_Required work_
If a line in the entries contains the word "blue", list it.

_Task material_
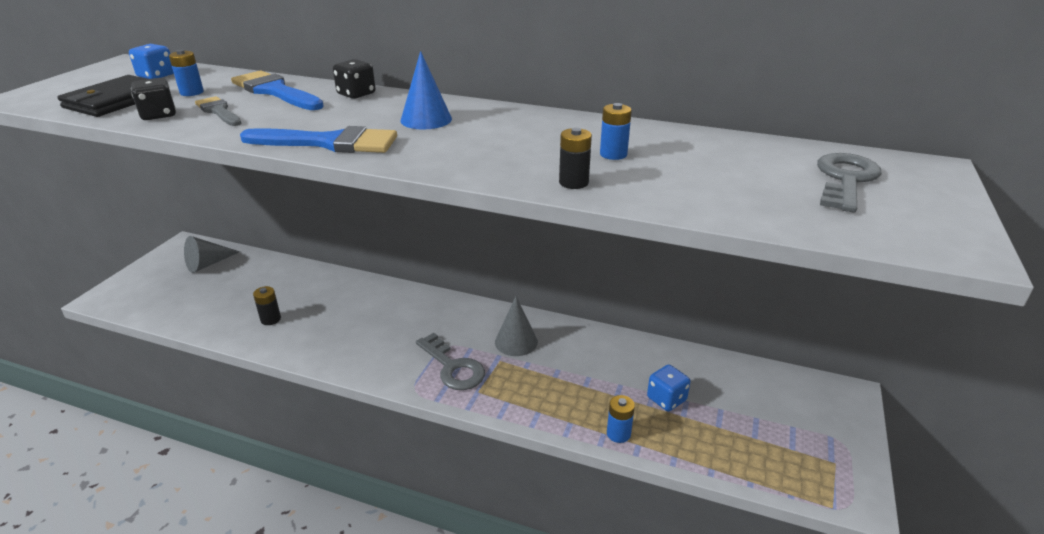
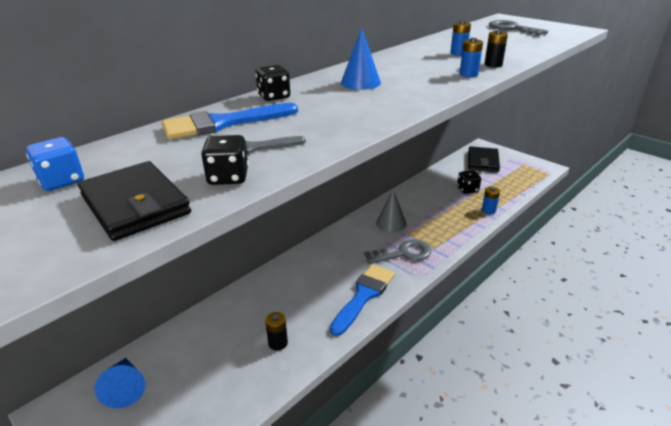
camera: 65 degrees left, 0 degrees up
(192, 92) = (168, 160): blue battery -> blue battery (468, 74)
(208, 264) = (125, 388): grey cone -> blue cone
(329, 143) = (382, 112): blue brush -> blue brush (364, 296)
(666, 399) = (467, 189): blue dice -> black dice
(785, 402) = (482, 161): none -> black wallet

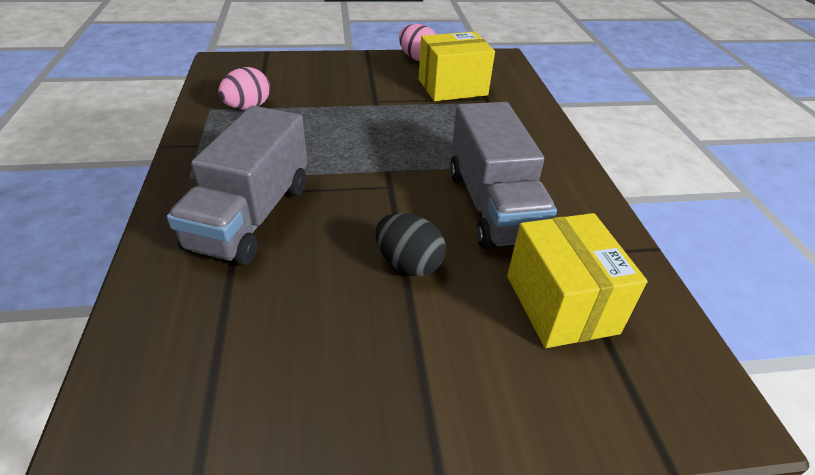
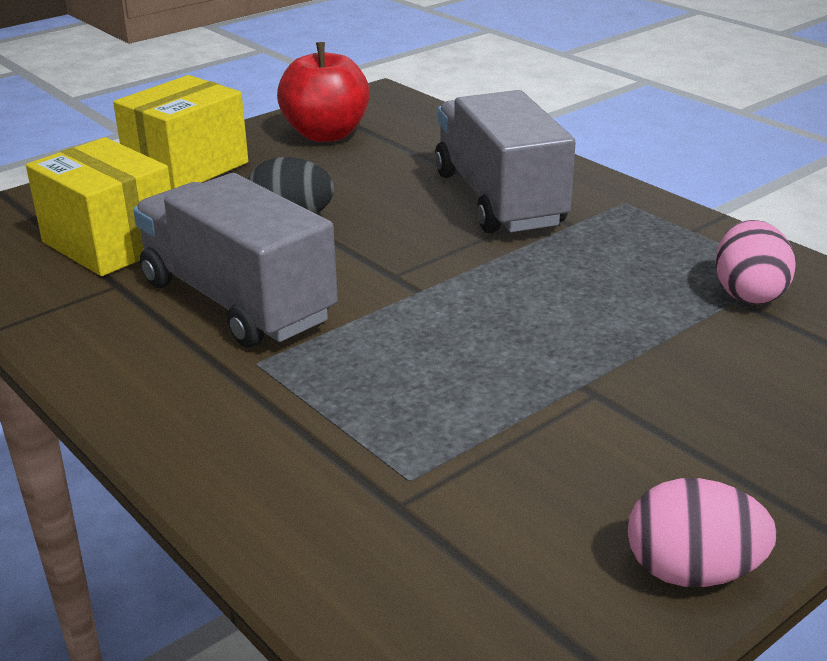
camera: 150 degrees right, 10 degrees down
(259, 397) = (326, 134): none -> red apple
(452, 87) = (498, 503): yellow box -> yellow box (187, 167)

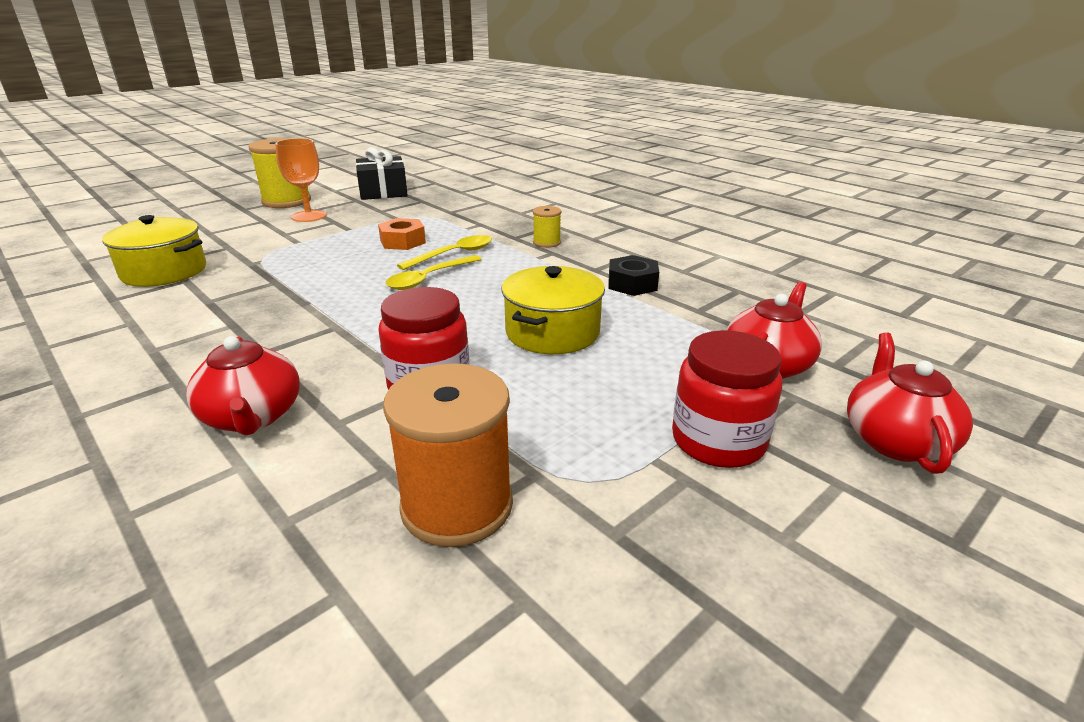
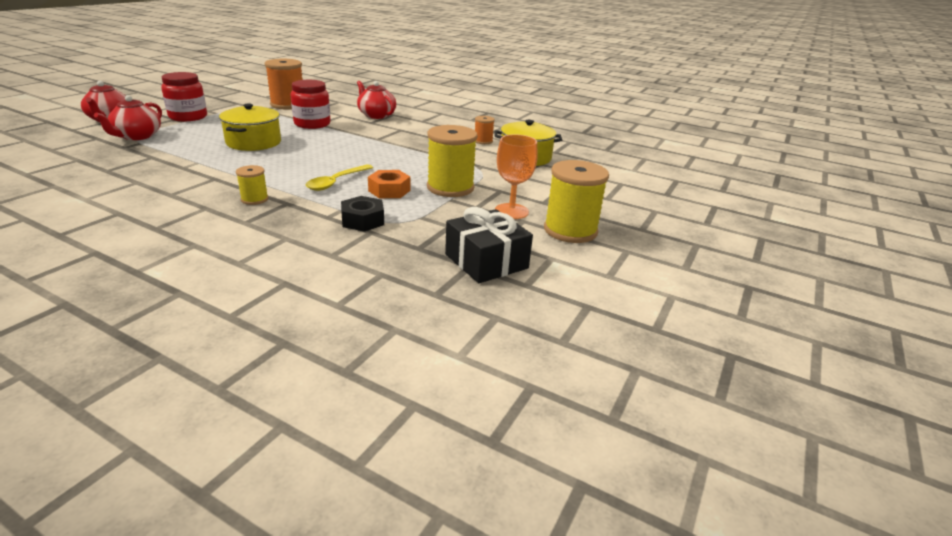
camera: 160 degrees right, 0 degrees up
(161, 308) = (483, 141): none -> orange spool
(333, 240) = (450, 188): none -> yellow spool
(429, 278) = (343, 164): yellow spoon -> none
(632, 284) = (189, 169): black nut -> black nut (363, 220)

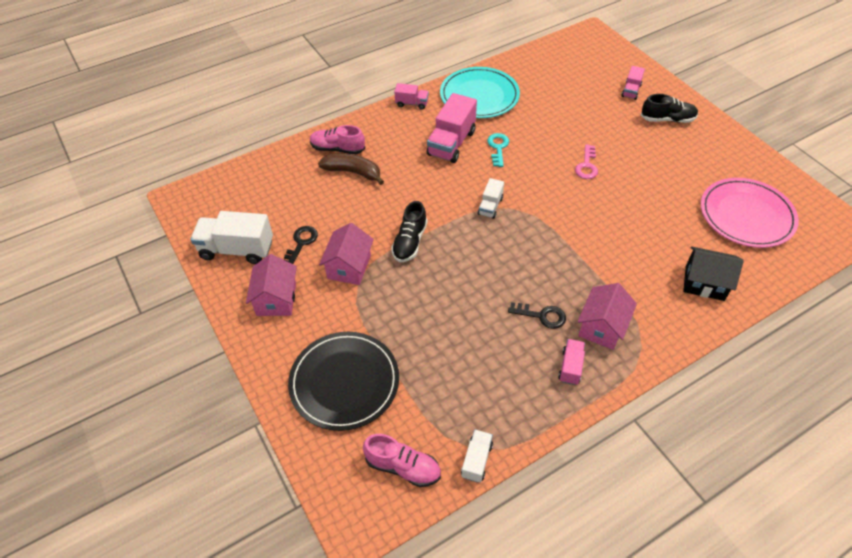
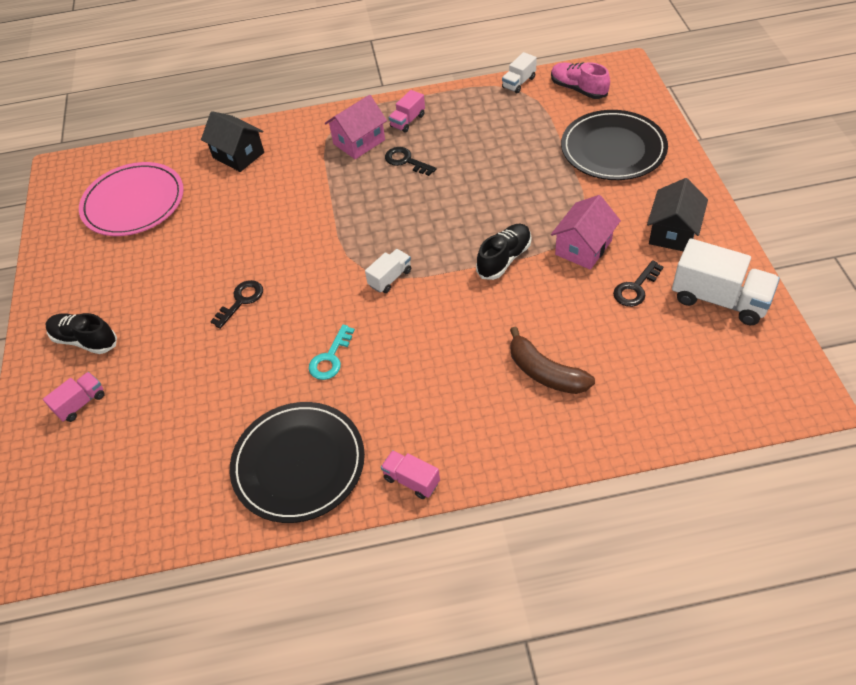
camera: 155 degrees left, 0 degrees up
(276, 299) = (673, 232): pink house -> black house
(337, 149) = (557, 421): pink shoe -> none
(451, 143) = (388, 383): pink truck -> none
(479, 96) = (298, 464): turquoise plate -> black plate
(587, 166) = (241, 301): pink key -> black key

_Response area_
(192, 92) = (168, 160): blue battery -> blue battery (468, 74)
(208, 264) = (125, 388): grey cone -> blue cone
(329, 143) = (382, 112): blue brush -> blue brush (364, 296)
(666, 399) = (467, 189): blue dice -> black dice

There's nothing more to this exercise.